:: Try it ::
Pictures aside, return all of the records exactly as they stand.

━━━ Dataset records

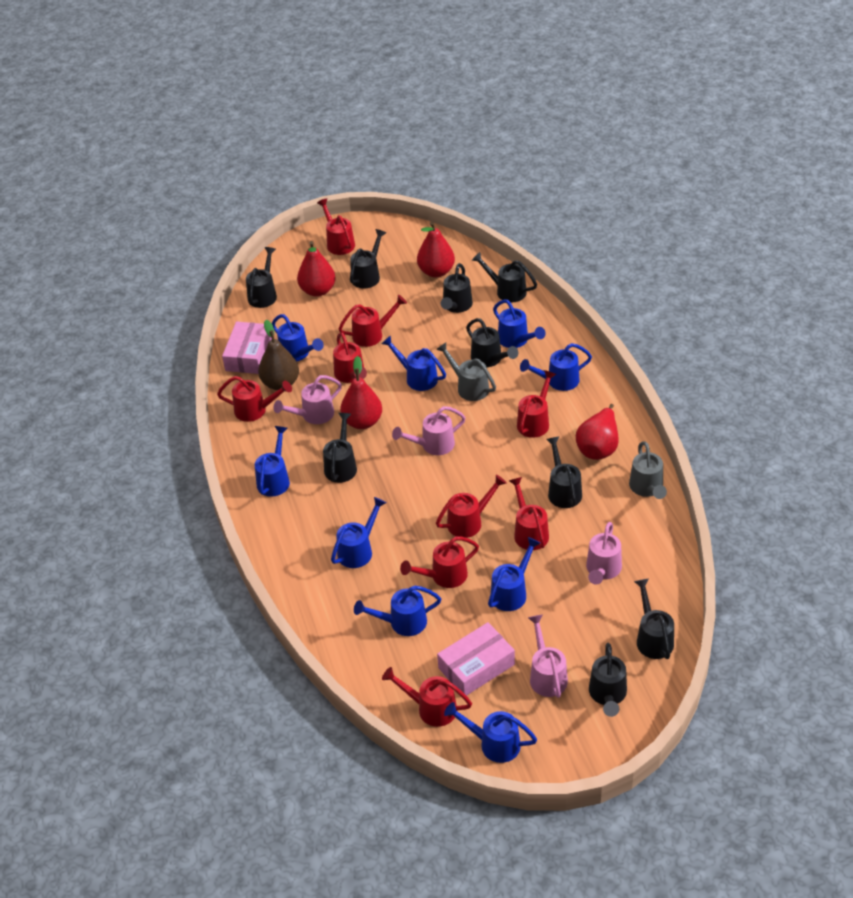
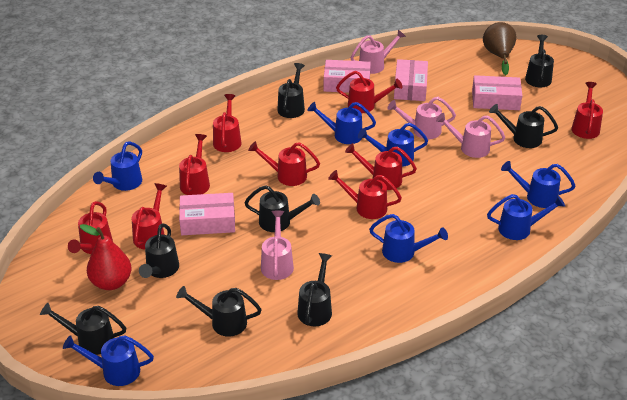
black watering can: 9 -> 8
blue watering can: 9 -> 7
grey watering can: 2 -> 0
pink box: 2 -> 4
red pear: 4 -> 1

━━━━━━

:: Task output ::
black watering can: 9 -> 8
blue watering can: 9 -> 7
grey watering can: 2 -> 0
pink box: 2 -> 4
red pear: 4 -> 1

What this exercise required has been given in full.